INFORMATION SUPPLIED below:
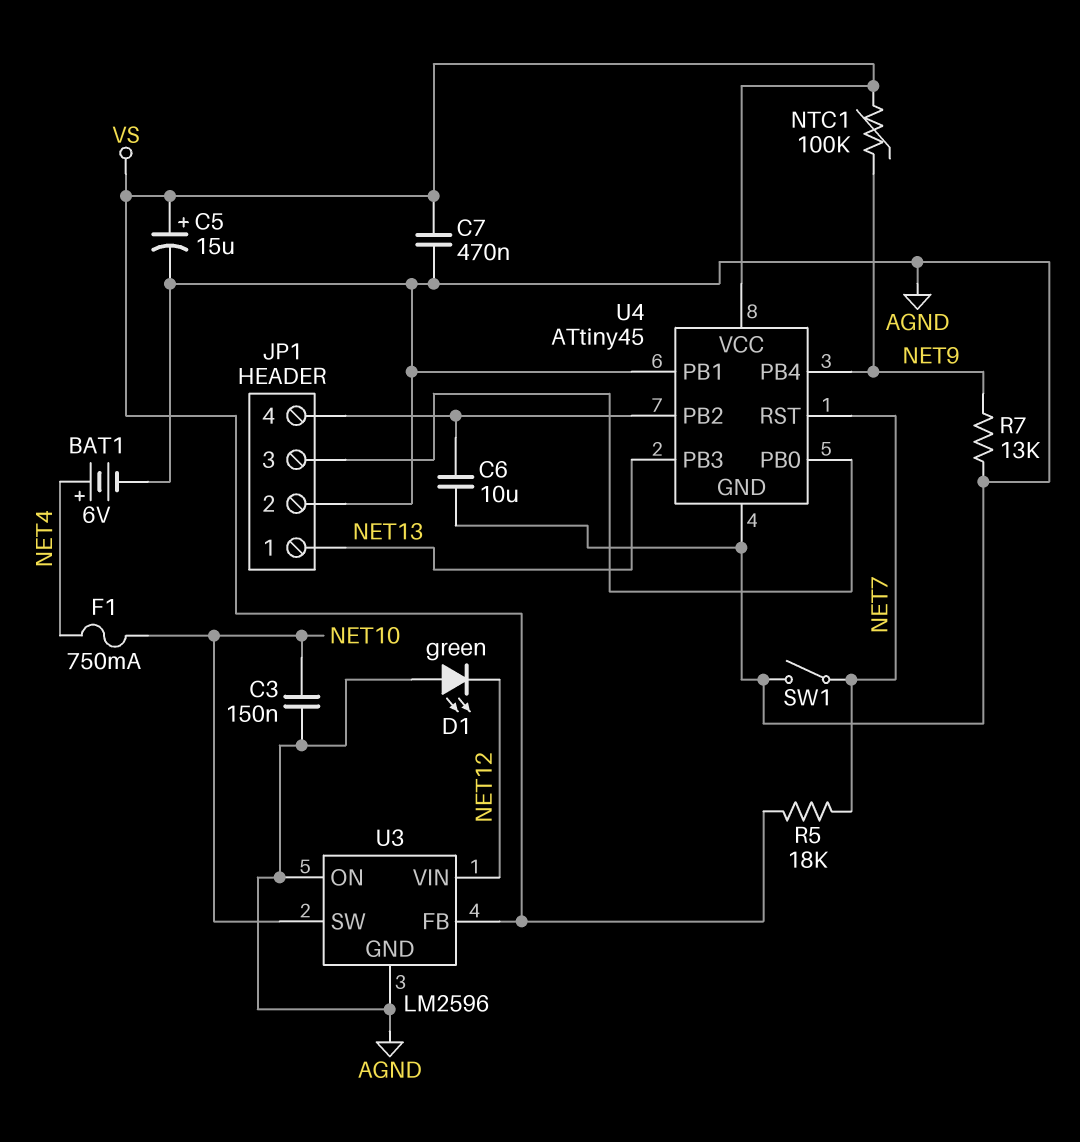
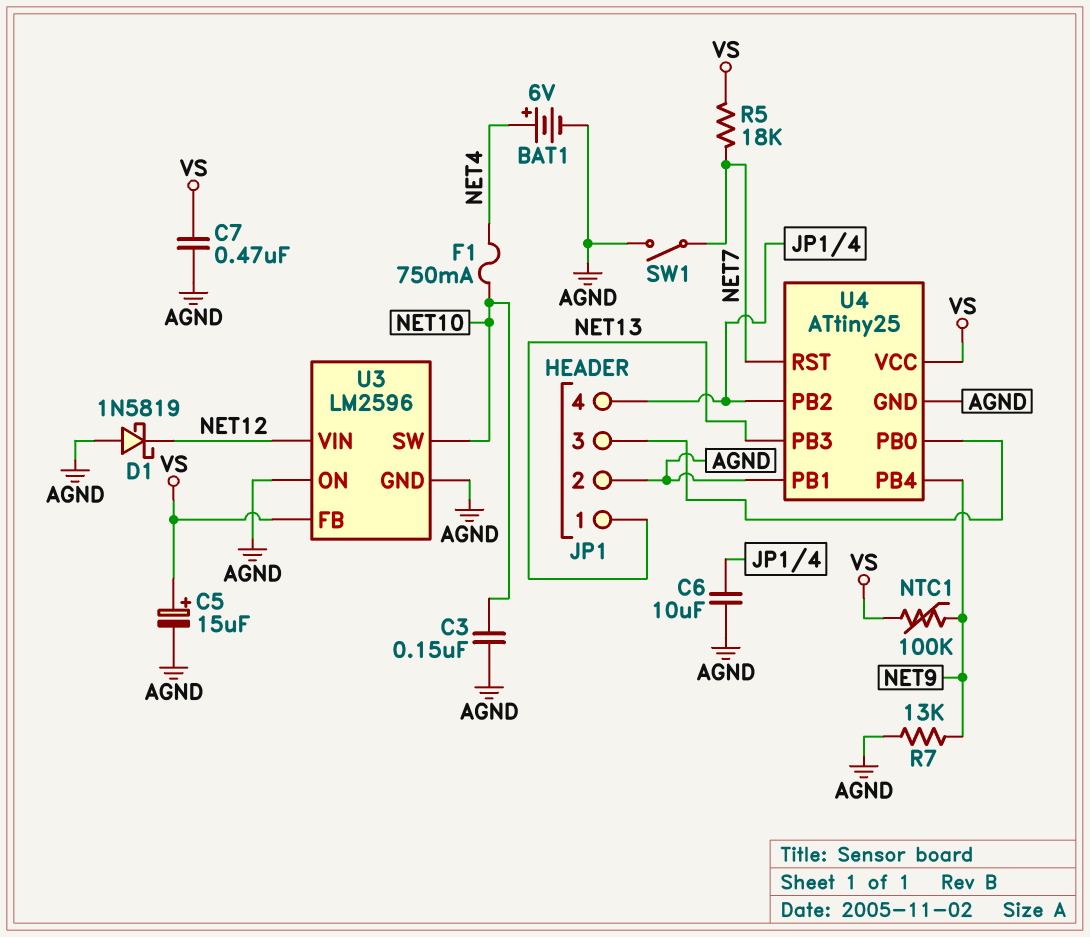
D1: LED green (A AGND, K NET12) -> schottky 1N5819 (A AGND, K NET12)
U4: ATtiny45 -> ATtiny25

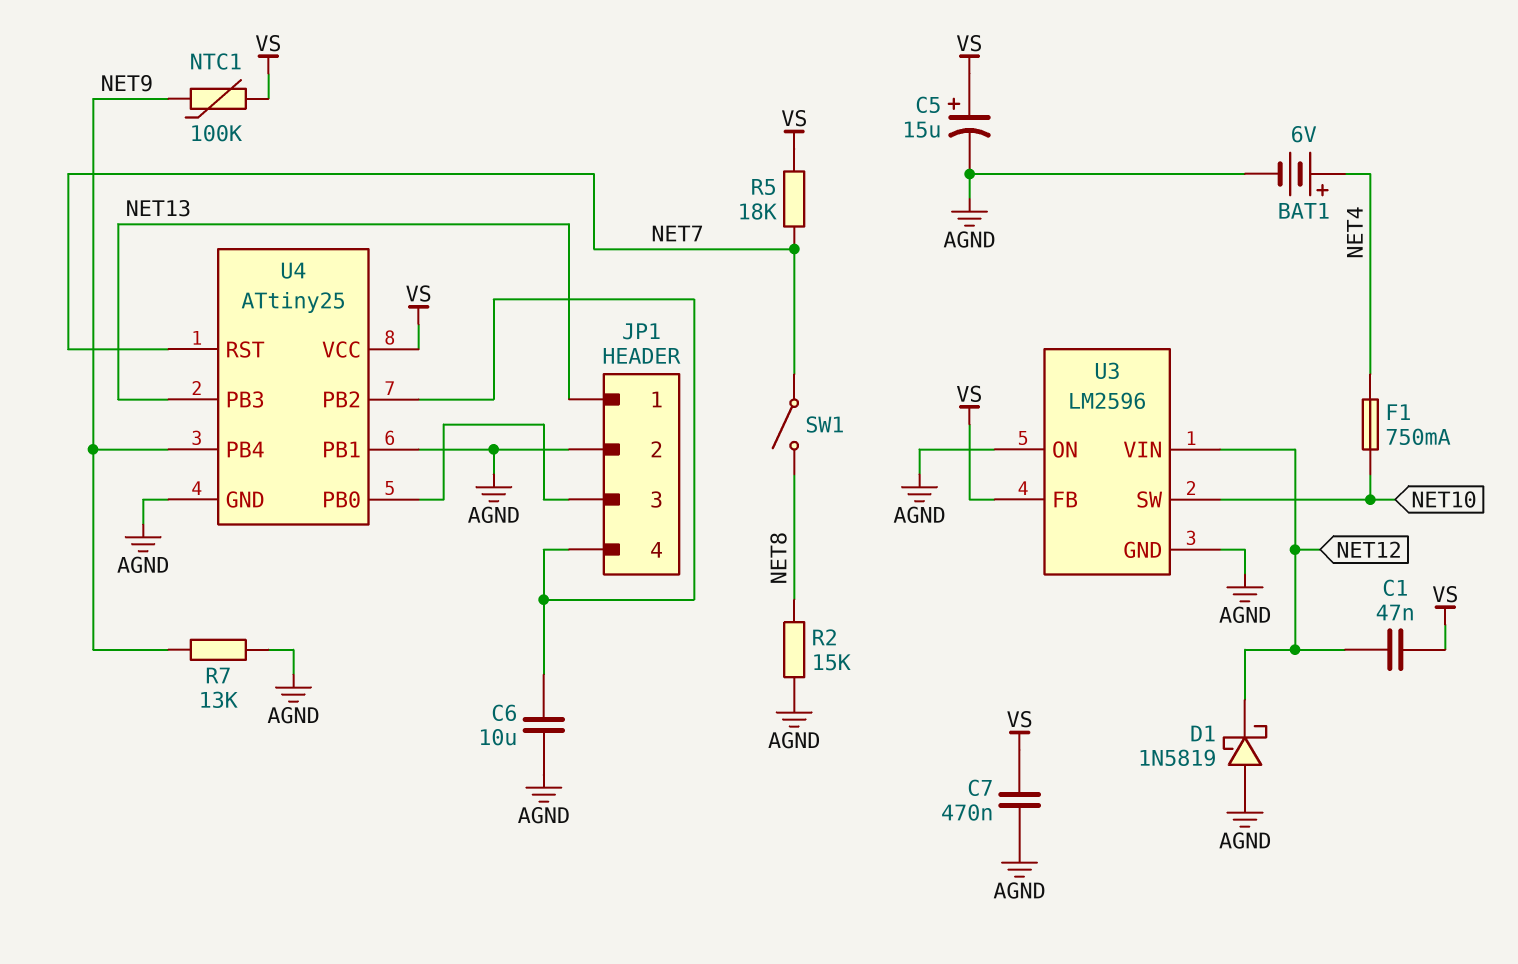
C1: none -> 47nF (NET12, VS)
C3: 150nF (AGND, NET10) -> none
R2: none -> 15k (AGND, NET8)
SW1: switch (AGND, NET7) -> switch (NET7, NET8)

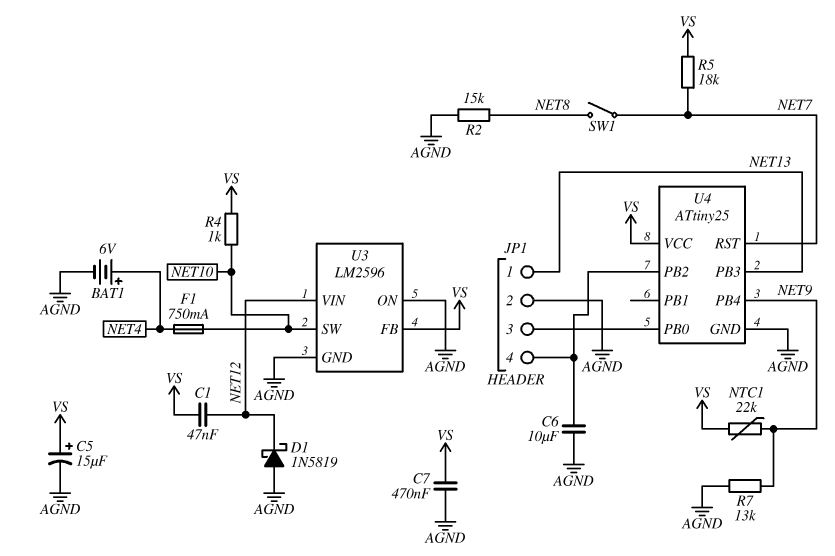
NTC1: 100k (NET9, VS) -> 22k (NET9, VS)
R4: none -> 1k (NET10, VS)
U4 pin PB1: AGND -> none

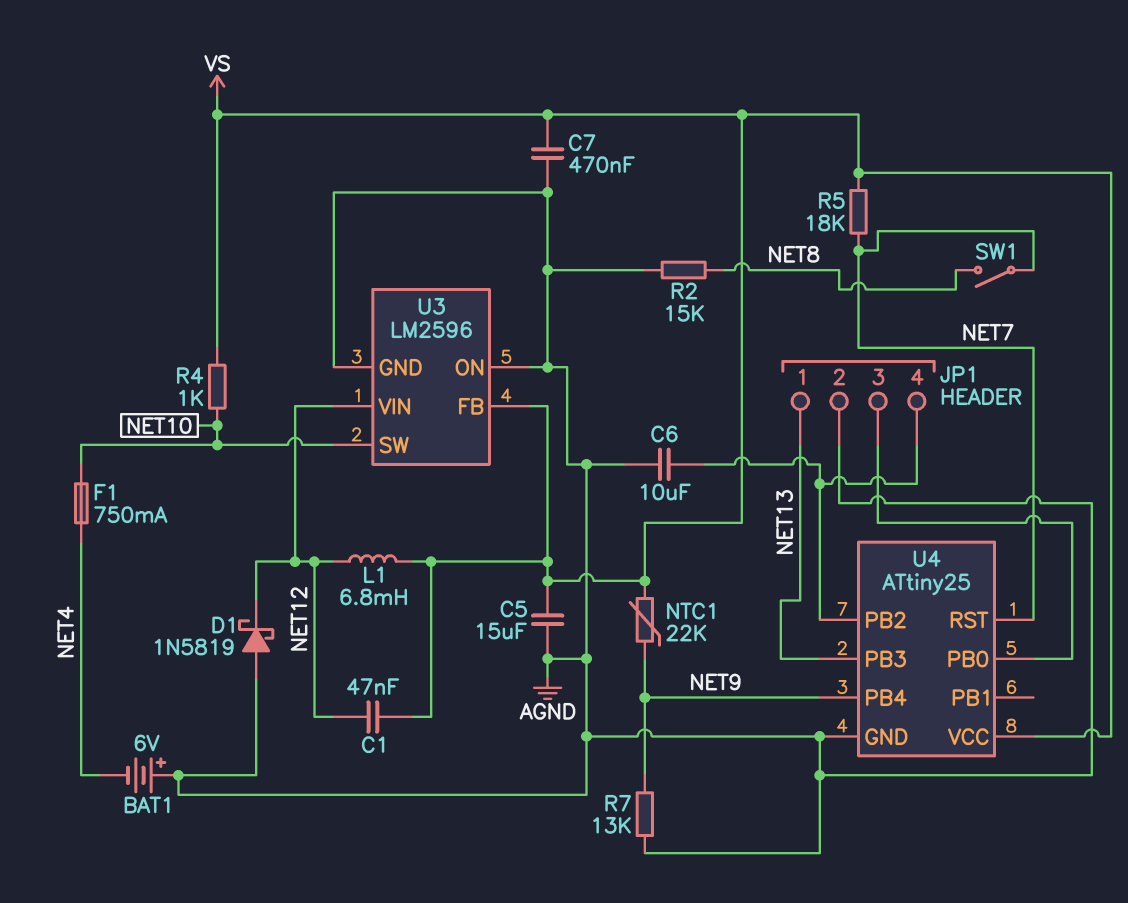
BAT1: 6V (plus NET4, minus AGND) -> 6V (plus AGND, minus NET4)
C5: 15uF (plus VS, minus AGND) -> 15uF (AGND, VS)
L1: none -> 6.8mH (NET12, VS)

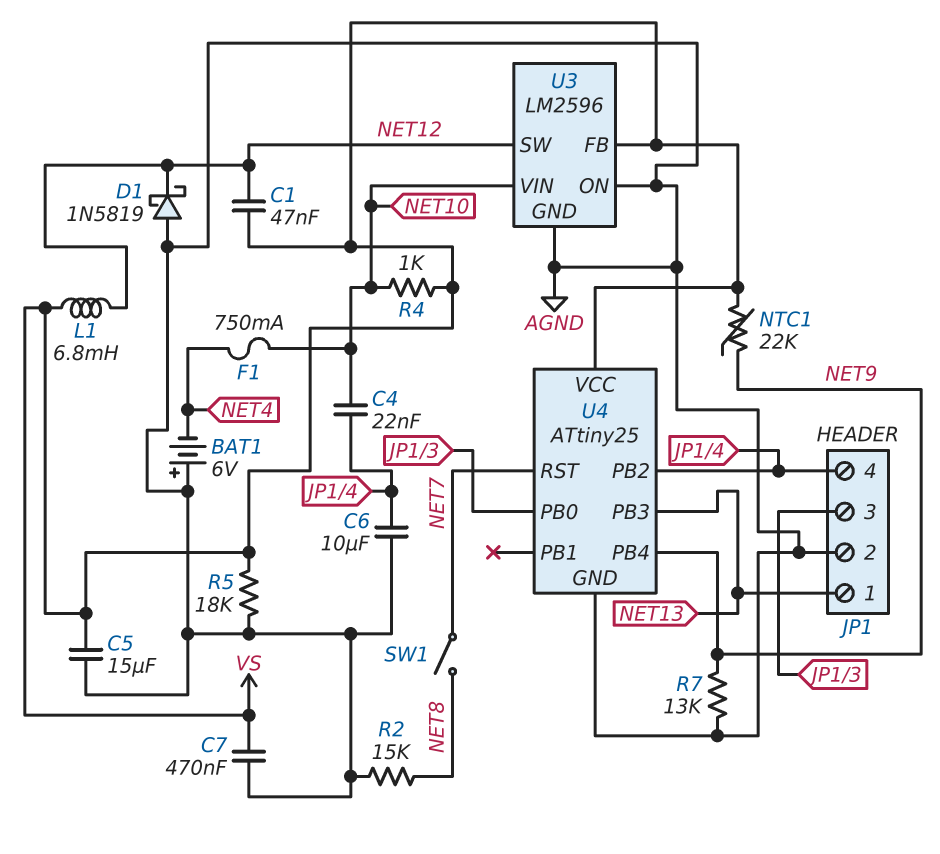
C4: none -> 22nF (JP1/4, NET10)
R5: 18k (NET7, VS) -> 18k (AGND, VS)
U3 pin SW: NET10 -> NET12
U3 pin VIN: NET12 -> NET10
End of INFORMATION SUPPLIED.
**PROMPT**
Each entry above must be repeated word for word, minus its images.

**YOUR RESPONSE**
D1: LED green (A AGND, K NET12) -> schottky 1N5819 (A AGND, K NET12)
U4: ATtiny45 -> ATtiny25

C1: none -> 47nF (NET12, VS)
C3: 150nF (AGND, NET10) -> none
R2: none -> 15k (AGND, NET8)
SW1: switch (AGND, NET7) -> switch (NET7, NET8)

NTC1: 100k (NET9, VS) -> 22k (NET9, VS)
R4: none -> 1k (NET10, VS)
U4 pin PB1: AGND -> none

BAT1: 6V (plus NET4, minus AGND) -> 6V (plus AGND, minus NET4)
C5: 15uF (plus VS, minus AGND) -> 15uF (AGND, VS)
L1: none -> 6.8mH (NET12, VS)

C4: none -> 22nF (JP1/4, NET10)
R5: 18k (NET7, VS) -> 18k (AGND, VS)
U3 pin SW: NET10 -> NET12
U3 pin VIN: NET12 -> NET10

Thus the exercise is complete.